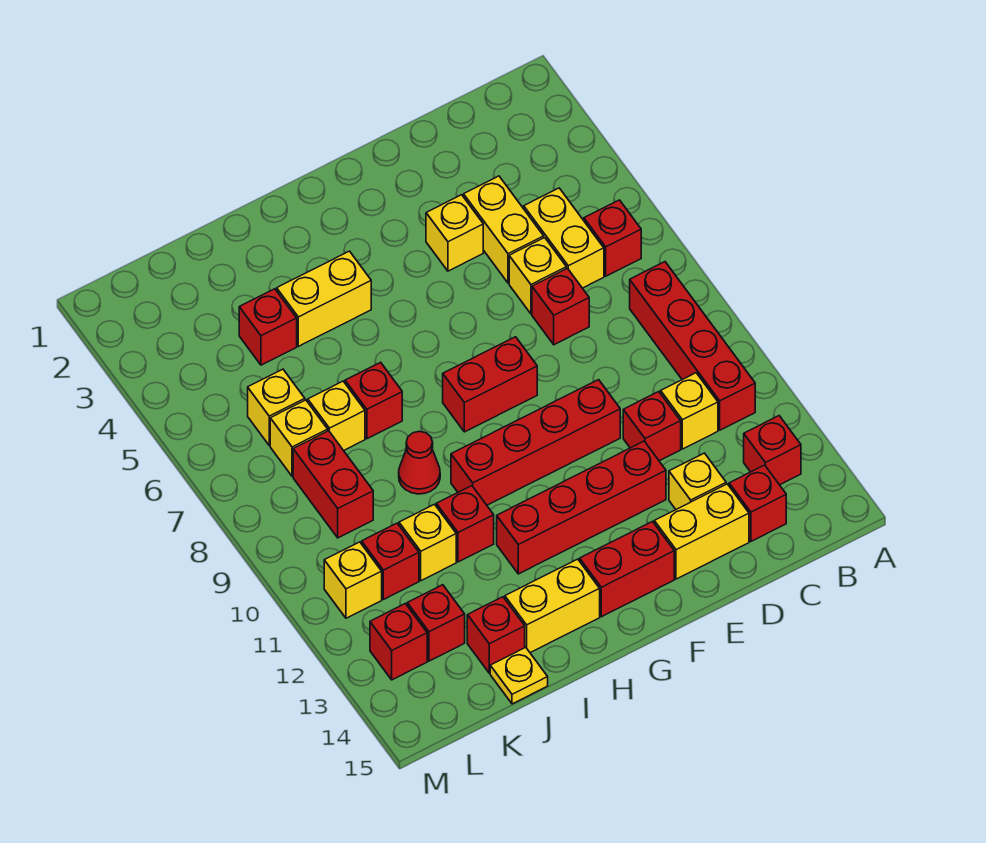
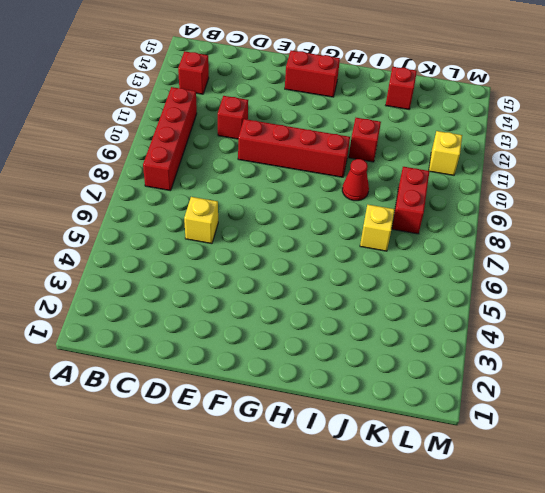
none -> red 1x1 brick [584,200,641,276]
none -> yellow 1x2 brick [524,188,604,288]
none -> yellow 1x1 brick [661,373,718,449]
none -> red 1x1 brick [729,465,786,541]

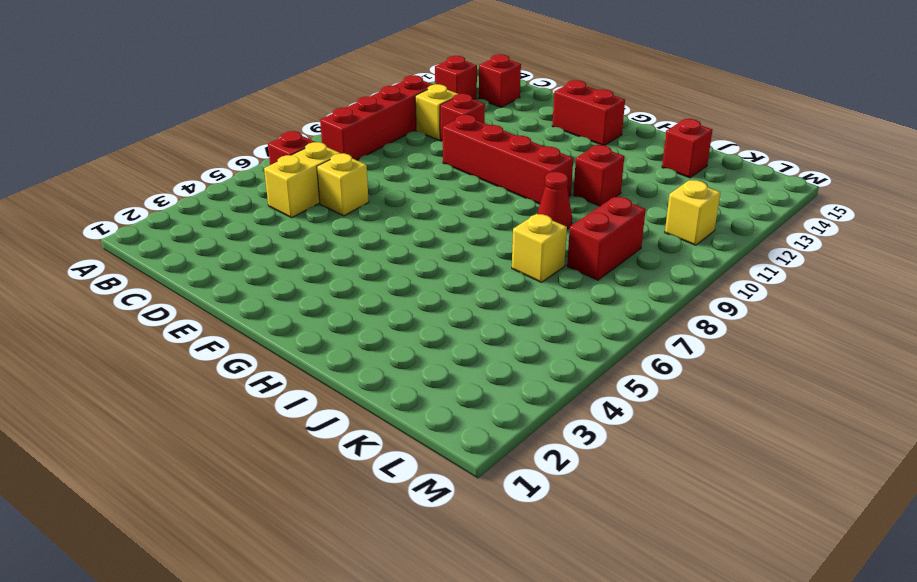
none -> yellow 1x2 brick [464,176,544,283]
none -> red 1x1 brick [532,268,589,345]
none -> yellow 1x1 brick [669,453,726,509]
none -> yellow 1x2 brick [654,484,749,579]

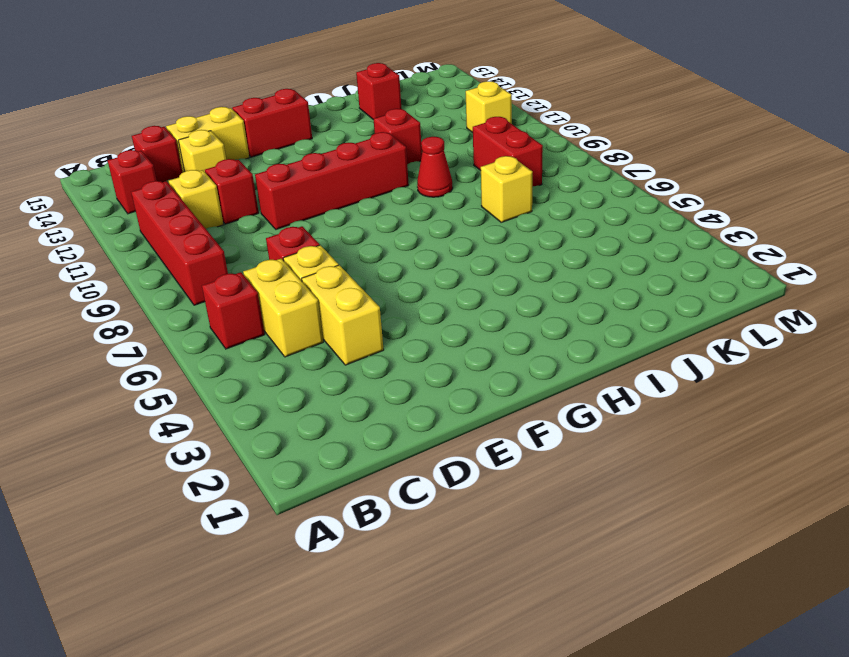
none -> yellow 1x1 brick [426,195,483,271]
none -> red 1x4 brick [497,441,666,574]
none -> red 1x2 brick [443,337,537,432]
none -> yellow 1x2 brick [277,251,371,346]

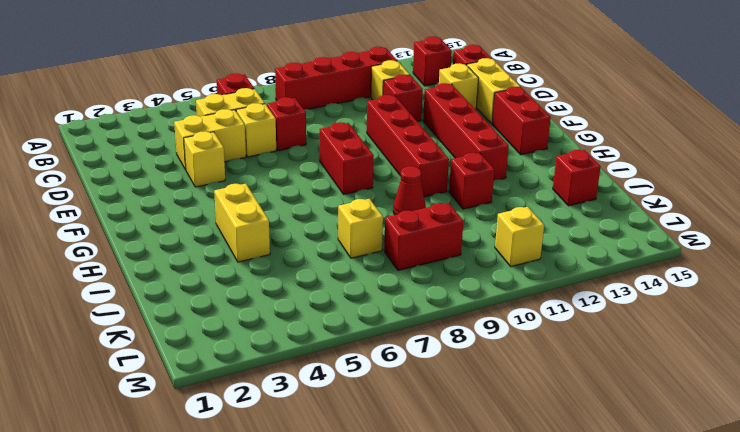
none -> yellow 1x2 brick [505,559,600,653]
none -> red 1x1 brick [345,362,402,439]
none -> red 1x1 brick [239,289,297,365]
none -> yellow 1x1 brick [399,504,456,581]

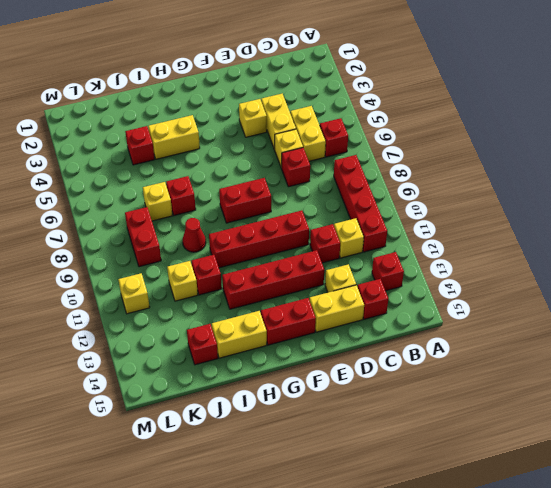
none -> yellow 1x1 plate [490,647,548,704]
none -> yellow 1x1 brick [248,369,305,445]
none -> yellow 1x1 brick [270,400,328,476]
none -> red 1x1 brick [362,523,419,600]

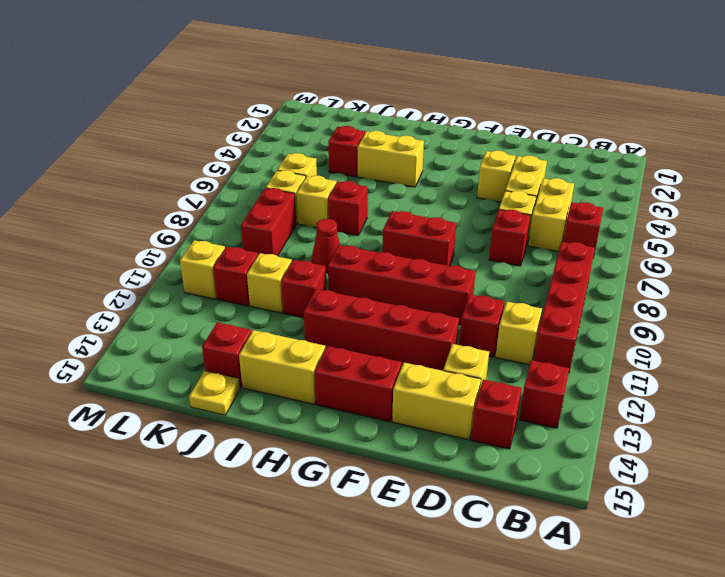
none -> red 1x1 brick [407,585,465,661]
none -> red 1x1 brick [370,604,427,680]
--
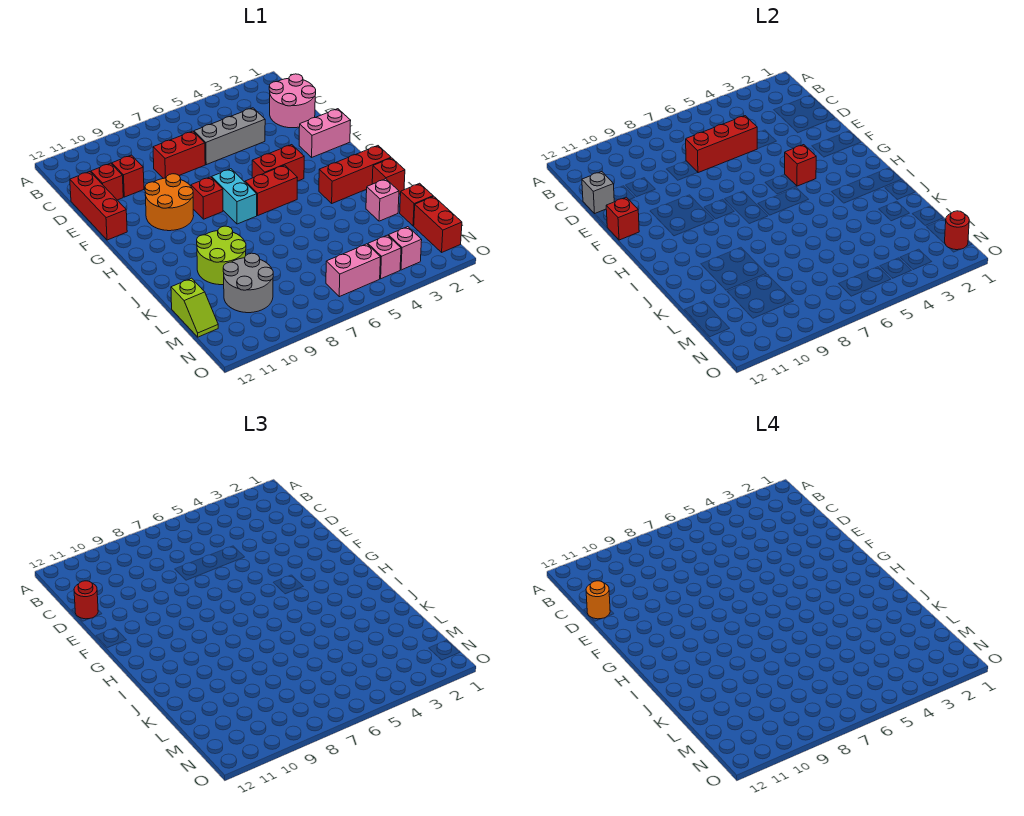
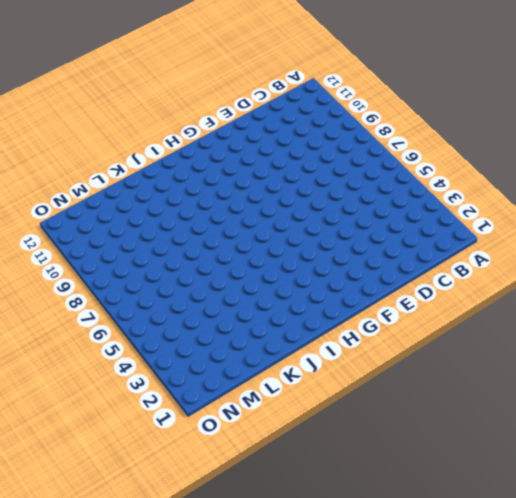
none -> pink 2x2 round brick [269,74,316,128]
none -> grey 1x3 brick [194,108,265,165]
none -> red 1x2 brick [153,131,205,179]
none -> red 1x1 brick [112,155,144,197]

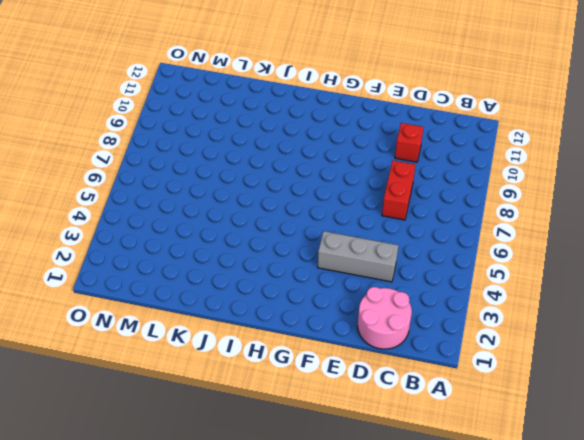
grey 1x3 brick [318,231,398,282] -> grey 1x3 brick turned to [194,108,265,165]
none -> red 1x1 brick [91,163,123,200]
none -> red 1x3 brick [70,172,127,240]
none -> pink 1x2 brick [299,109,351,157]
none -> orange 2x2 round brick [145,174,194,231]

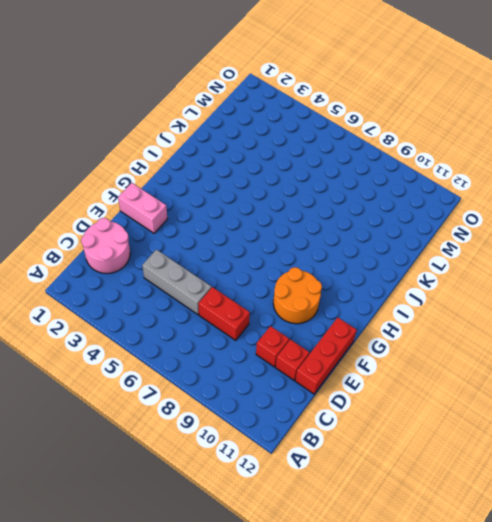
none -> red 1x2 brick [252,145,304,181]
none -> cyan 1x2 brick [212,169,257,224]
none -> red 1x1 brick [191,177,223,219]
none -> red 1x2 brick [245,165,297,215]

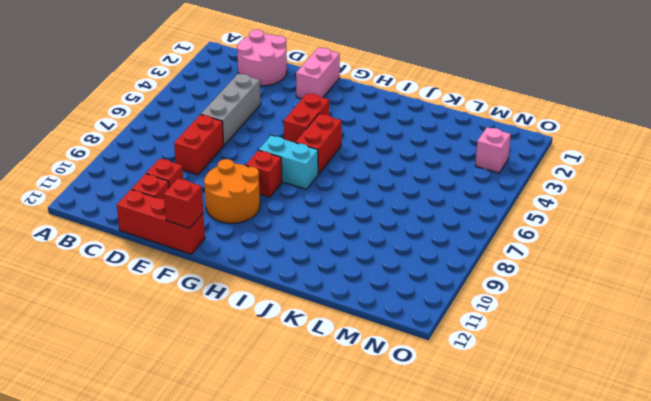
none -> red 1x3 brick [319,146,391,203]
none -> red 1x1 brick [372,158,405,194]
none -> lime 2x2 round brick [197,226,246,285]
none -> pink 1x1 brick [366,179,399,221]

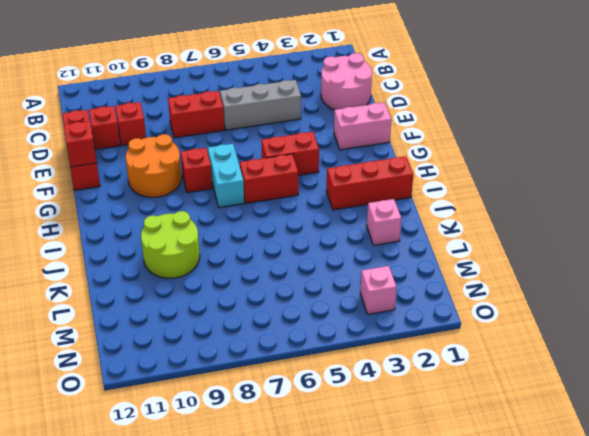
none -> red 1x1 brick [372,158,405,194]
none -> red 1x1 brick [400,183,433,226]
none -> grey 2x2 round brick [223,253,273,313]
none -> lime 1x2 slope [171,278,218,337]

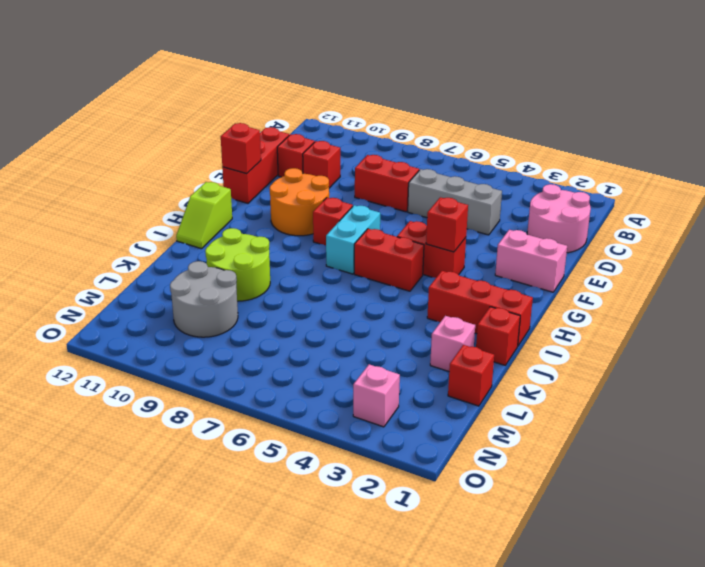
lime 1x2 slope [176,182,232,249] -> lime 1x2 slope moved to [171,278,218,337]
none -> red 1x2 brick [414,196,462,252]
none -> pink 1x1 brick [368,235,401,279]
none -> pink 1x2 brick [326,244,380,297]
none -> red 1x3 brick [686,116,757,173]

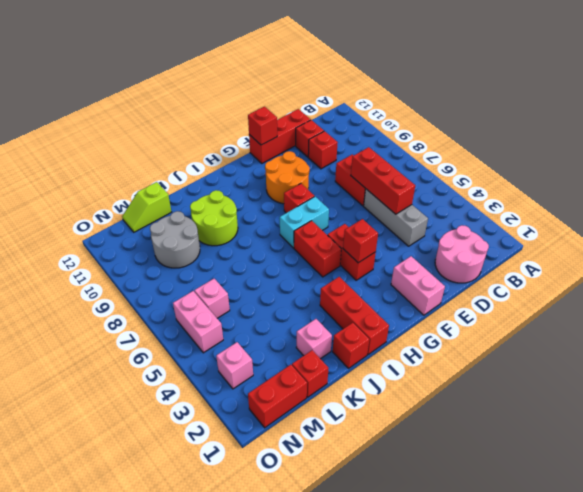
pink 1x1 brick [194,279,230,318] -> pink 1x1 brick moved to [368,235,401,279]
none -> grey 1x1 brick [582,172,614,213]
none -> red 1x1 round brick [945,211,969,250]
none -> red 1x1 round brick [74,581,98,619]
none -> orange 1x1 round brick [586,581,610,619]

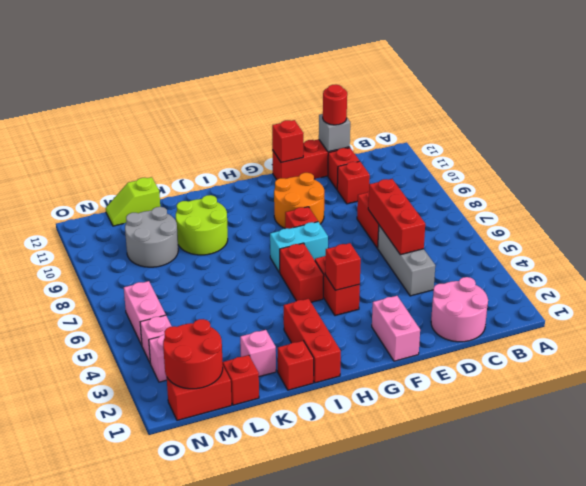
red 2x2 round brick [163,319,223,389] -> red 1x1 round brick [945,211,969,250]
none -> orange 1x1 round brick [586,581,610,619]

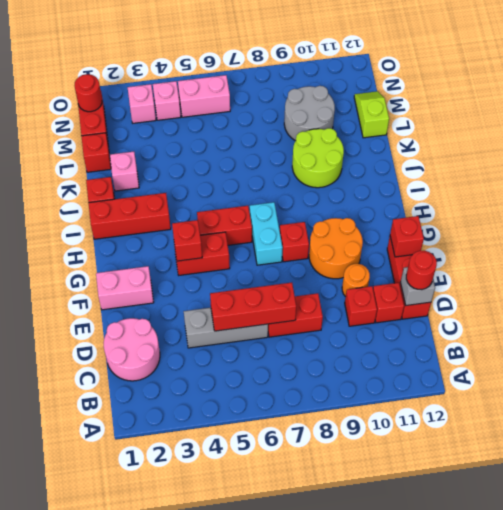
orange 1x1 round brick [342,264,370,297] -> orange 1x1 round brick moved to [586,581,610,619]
==
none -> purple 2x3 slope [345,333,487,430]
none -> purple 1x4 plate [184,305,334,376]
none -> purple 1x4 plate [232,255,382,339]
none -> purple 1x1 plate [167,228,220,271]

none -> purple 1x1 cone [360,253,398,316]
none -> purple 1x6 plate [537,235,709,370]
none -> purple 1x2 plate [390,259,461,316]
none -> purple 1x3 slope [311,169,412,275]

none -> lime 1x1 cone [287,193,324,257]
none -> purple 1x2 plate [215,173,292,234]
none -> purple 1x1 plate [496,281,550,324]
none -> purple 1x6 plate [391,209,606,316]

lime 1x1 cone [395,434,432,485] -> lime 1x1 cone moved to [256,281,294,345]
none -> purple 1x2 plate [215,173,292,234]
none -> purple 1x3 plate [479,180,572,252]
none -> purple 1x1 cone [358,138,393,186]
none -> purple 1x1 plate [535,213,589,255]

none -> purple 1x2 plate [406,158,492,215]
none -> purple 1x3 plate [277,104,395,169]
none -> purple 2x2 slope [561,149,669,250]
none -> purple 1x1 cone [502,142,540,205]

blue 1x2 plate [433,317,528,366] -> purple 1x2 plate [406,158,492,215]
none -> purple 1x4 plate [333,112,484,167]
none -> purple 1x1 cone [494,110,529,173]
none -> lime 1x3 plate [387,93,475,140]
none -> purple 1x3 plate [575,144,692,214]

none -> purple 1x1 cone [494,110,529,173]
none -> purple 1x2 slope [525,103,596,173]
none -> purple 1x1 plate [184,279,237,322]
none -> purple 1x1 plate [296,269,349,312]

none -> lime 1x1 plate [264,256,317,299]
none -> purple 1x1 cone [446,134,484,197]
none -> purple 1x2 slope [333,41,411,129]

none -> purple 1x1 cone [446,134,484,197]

• Exercise aim: After reading the material above, tally the lines that include the string "grey" and give only the number.

• Answer box: 4